## RECORDS PROVIDED
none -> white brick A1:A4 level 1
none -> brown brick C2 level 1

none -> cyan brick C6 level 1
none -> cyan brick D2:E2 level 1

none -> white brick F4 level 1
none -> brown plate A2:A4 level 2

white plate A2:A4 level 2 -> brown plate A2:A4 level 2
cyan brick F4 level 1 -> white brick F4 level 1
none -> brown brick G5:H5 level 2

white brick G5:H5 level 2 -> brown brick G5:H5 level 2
---
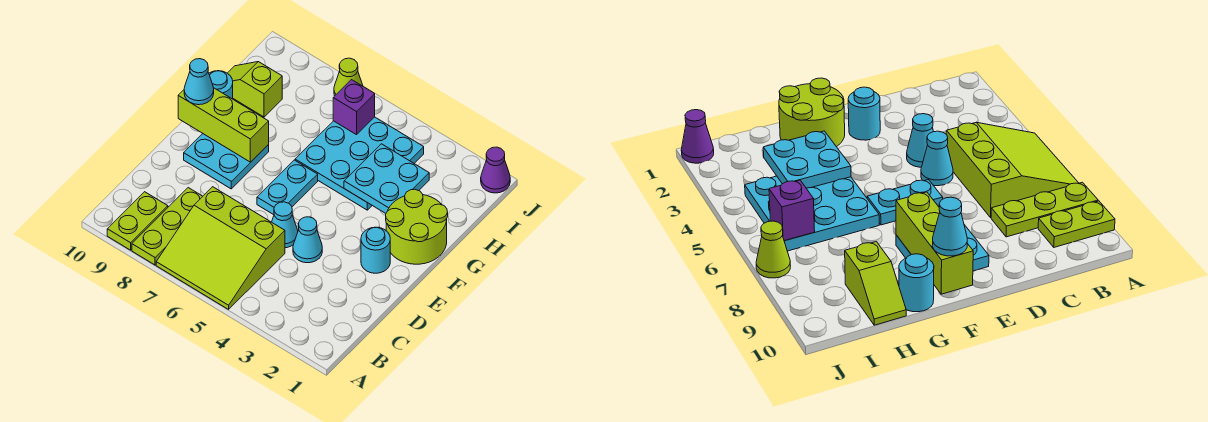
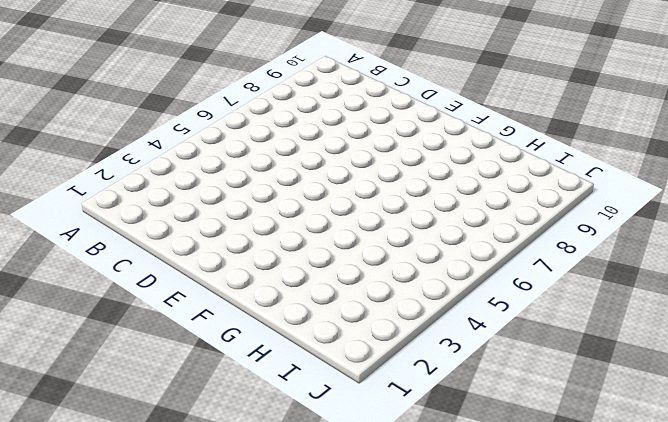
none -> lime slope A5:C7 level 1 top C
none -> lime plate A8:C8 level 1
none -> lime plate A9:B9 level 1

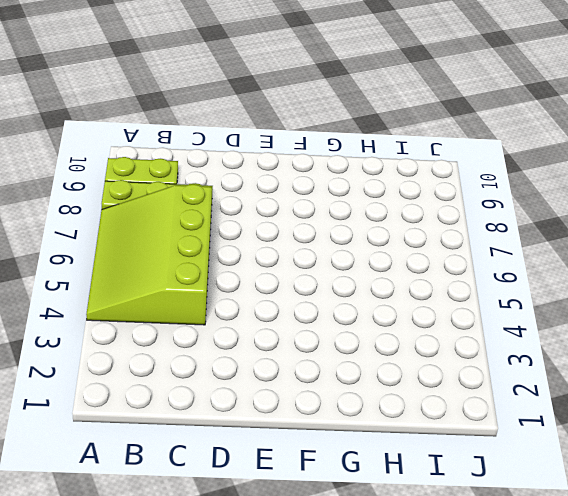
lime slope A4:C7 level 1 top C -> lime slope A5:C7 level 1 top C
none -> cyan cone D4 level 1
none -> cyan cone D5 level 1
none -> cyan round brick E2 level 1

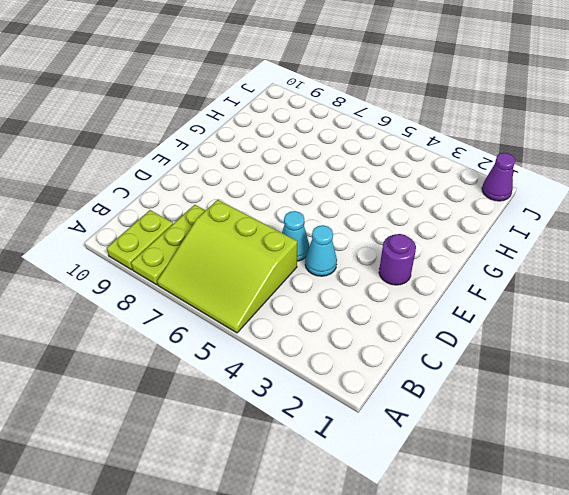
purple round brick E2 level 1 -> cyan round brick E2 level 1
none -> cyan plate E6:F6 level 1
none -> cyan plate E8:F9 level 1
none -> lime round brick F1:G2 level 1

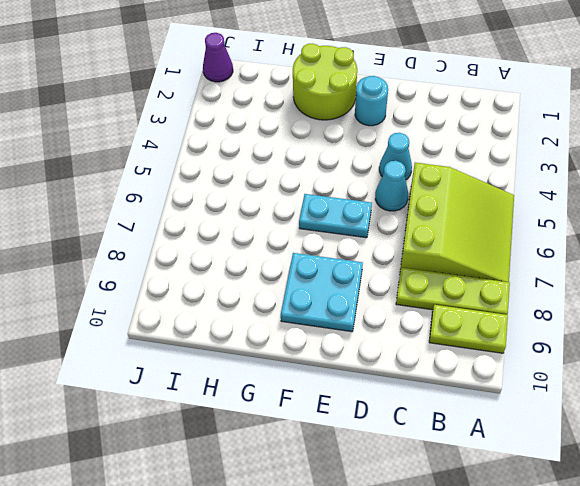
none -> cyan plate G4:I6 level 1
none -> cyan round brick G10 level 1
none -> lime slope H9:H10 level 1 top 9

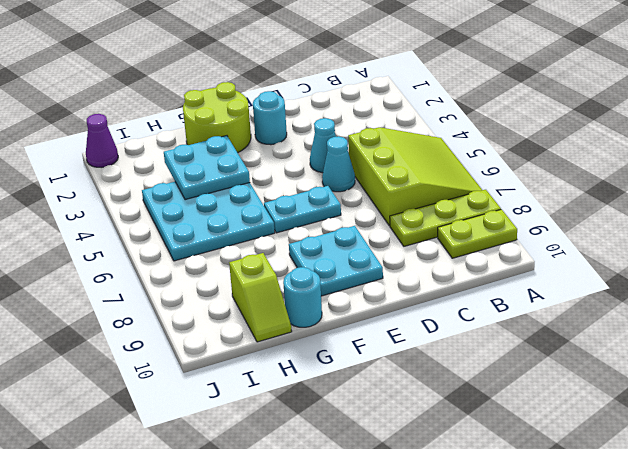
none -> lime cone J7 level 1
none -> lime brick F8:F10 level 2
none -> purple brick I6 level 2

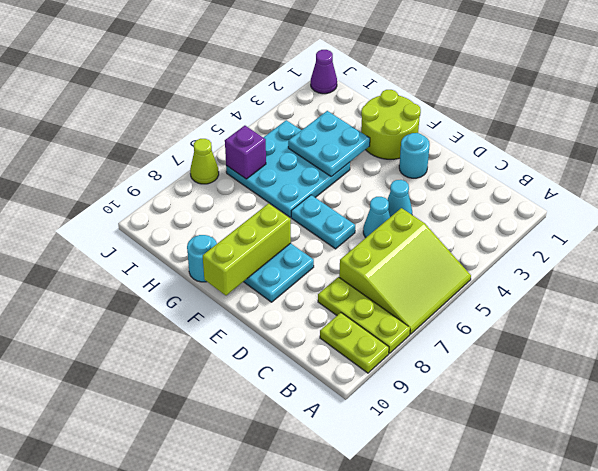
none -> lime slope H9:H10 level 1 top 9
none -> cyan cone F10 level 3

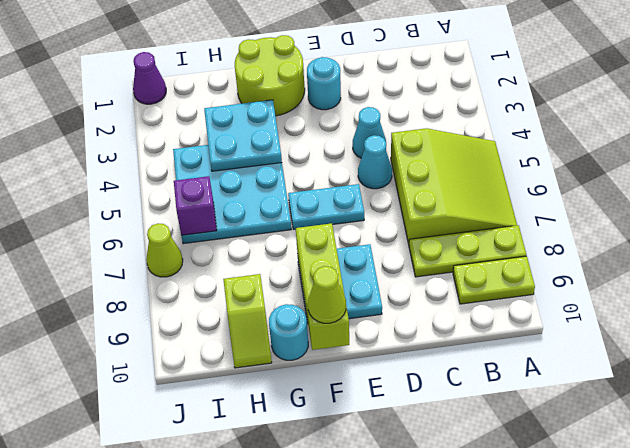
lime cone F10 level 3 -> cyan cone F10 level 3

## REQUIRED WORK
Above this task is a listing. Restate, word for word and with nothing added, the lines from the one with "none -> white brick A1:A4 level 1" through the one with "white brick G5:H5".

## RESULT OF THIS EXERCISE
none -> white brick A1:A4 level 1
none -> brown brick C2 level 1

none -> cyan brick C6 level 1
none -> cyan brick D2:E2 level 1

none -> white brick F4 level 1
none -> brown plate A2:A4 level 2

white plate A2:A4 level 2 -> brown plate A2:A4 level 2
cyan brick F4 level 1 -> white brick F4 level 1
none -> brown brick G5:H5 level 2

white brick G5:H5 level 2 -> brown brick G5:H5 level 2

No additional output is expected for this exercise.